◆ Assignment:
Reproduce, please, the line that holds "yellow tile B11" and all later lines through the end of the entries below, exactly; omit pictures.
[Data for analysis Boundary: Start]
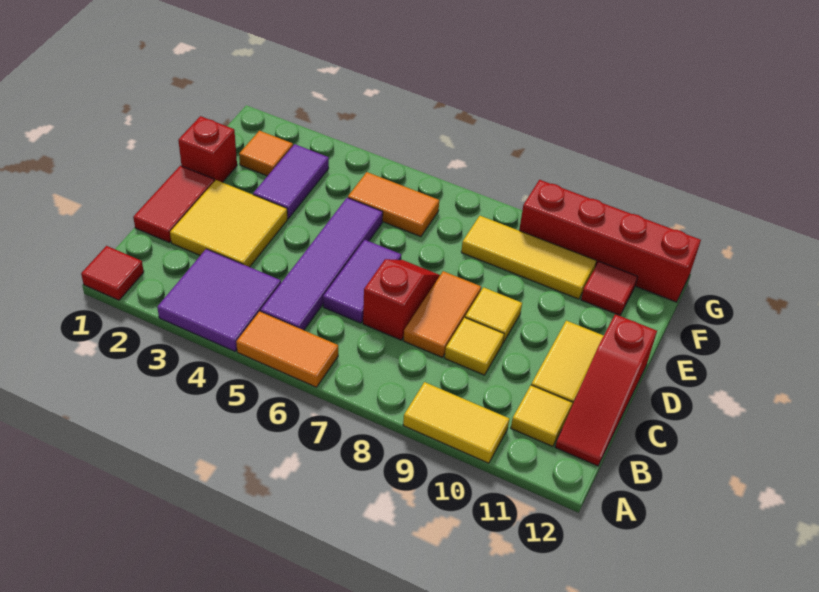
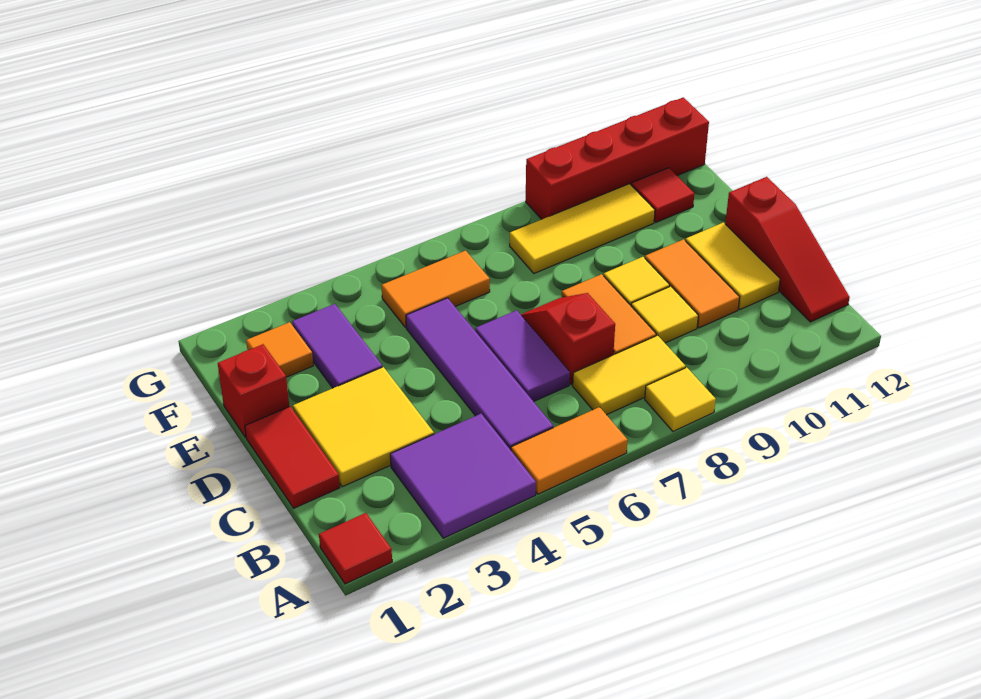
yellow tile A9:A10 level 1 -> yellow tile B7:B8 level 1
yellow tile B11 level 1 -> yellow tile A8 level 1
none -> orange tile C10:D10 level 1

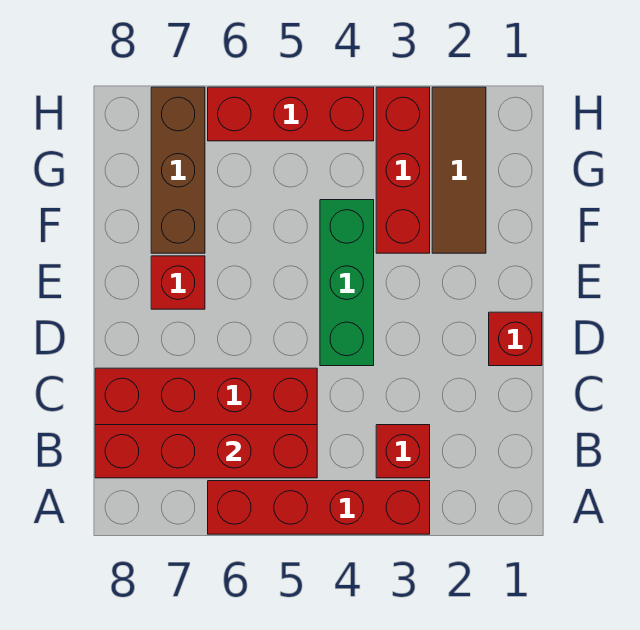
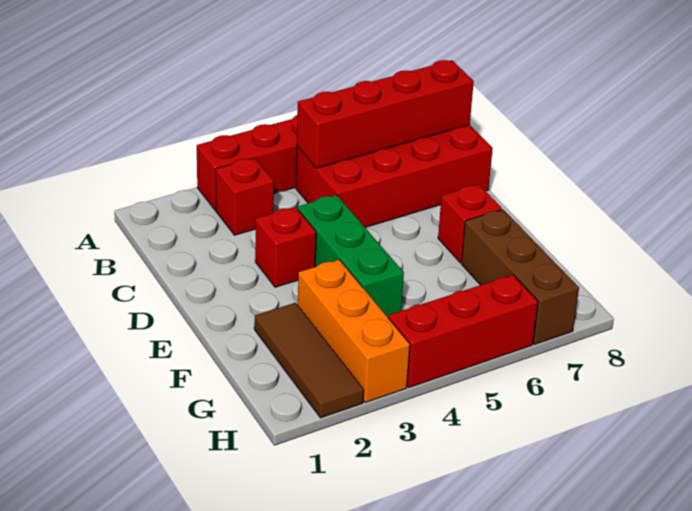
red brick D1 level 1 -> red brick D3 level 1
red brick F3:H3 level 1 -> orange brick F3:H3 level 1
[Data for analysis Boundary: End]
◆ Task answer:
yellow tile B11 level 1 -> yellow tile A8 level 1
none -> orange tile C10:D10 level 1

red brick D1 level 1 -> red brick D3 level 1
red brick F3:H3 level 1 -> orange brick F3:H3 level 1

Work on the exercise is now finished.